[Data entries]
◇ ◇ ◇ ◇ ◇ ◇ ◇

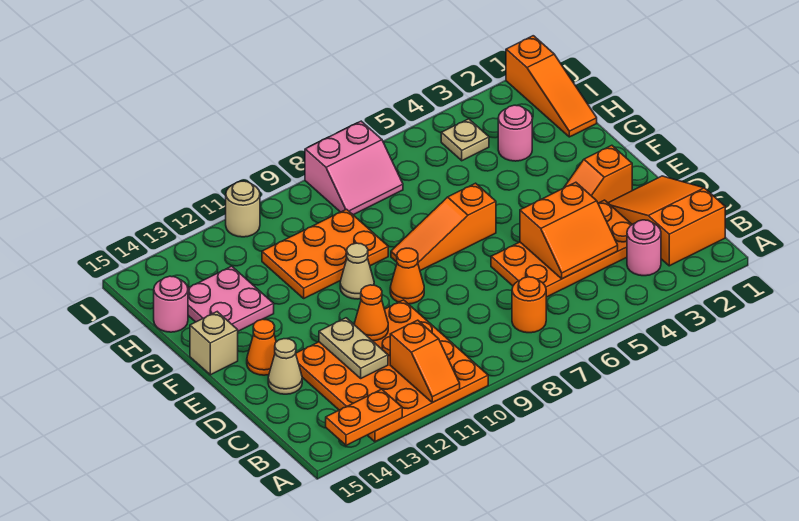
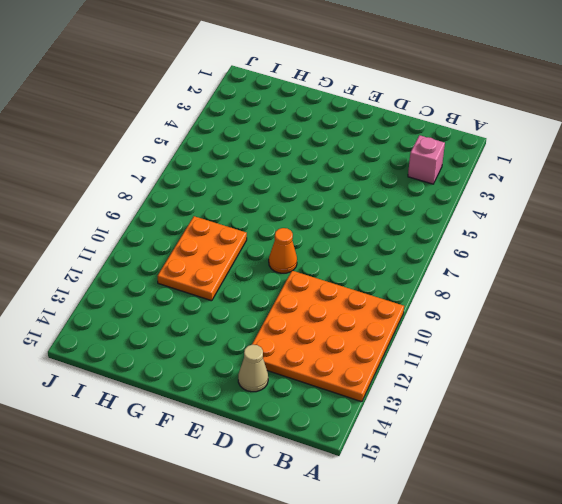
pink brick B3 level 1 -> pink round brick B3 level 1
none -> orange slope B1:D2 level 1 top B
none -> orange round brick B7 level 1
none -> orange plate C3:D6 level 1

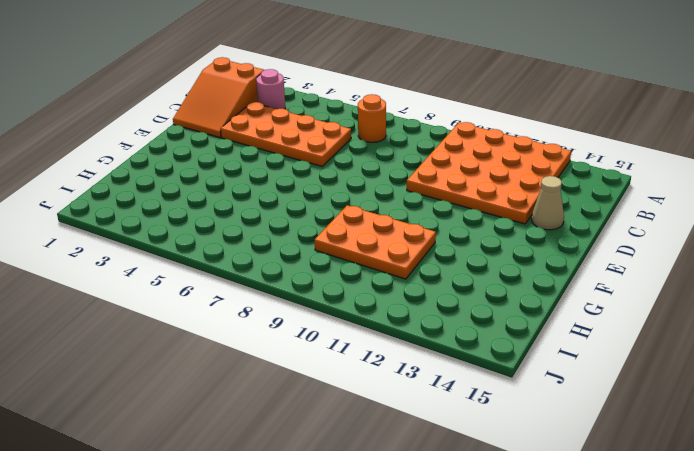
none -> orange slope E2:E3 level 1 top 2
none -> orange cone E9 level 1
none -> orange cone E14 level 1

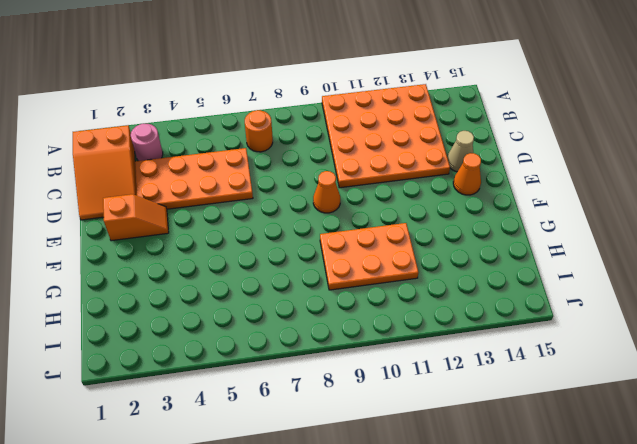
none -> orange slope F6:F8 level 1 top 6
none -> tan cone F10 level 1
none -> tan brick F15 level 1

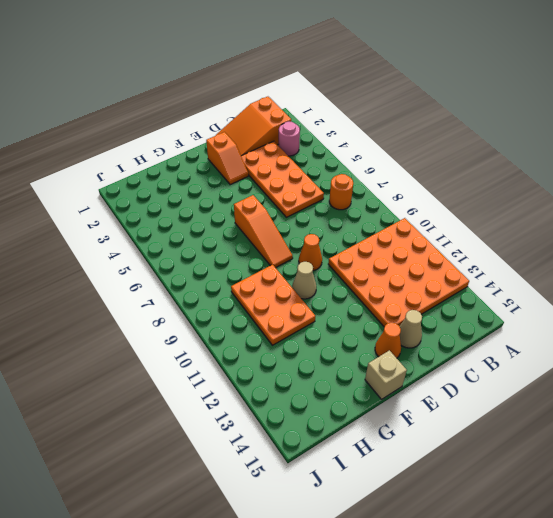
none -> pink plate G13:H14 level 1
none -> orange slope H1:J1 level 1 top J
none -> pink round brick H3 level 1

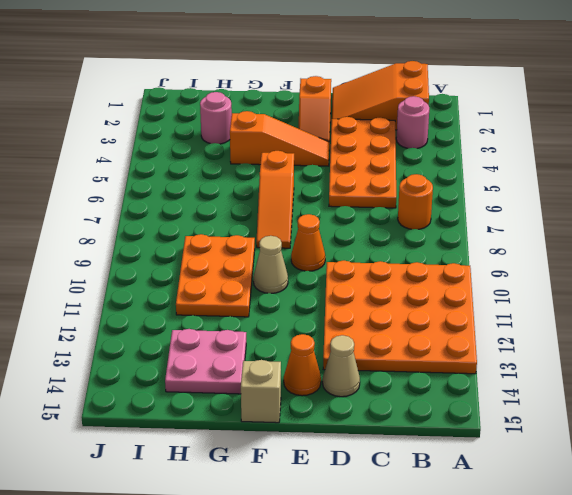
orange slope E4:G4 level 1 top G -> orange slope H1:J1 level 1 top J
none -> pink round brick H15 level 1
none -> tan plate I4 level 1
none -> pink slope I7:J8 level 1 top J

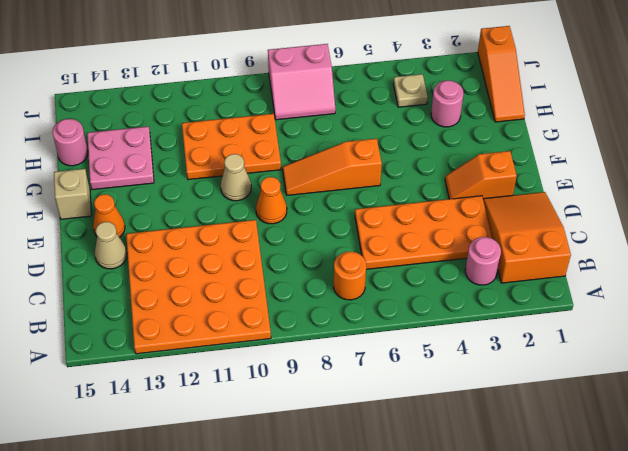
none -> tan round brick J11 level 1
none -> orange slope A11:B11 level 2 top B
none -> orange plate A13:A14 level 2

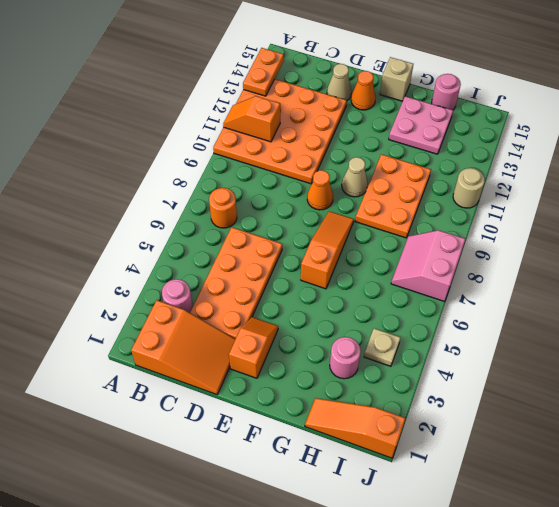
none -> orange slope C4:D5 level 2 top D
none -> tan plate C12:D12 level 2
none -> orange cone D11 level 2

◇ ◇ ◇ ◇ ◇ ◇ ◇

What the exercise asks — The records above should be reproduced exactly, with no pictures included.

Answer for this exercise —
pink brick B3 level 1 -> pink round brick B3 level 1
none -> orange slope B1:D2 level 1 top B
none -> orange round brick B7 level 1
none -> orange plate C3:D6 level 1

none -> orange slope E2:E3 level 1 top 2
none -> orange cone E9 level 1
none -> orange cone E14 level 1

none -> orange slope F6:F8 level 1 top 6
none -> tan cone F10 level 1
none -> tan brick F15 level 1

none -> pink plate G13:H14 level 1
none -> orange slope H1:J1 level 1 top J
none -> pink round brick H3 level 1

orange slope E4:G4 level 1 top G -> orange slope H1:J1 level 1 top J
none -> pink round brick H15 level 1
none -> tan plate I4 level 1
none -> pink slope I7:J8 level 1 top J

none -> tan round brick J11 level 1
none -> orange slope A11:B11 level 2 top B
none -> orange plate A13:A14 level 2

none -> orange slope C4:D5 level 2 top D
none -> tan plate C12:D12 level 2
none -> orange cone D11 level 2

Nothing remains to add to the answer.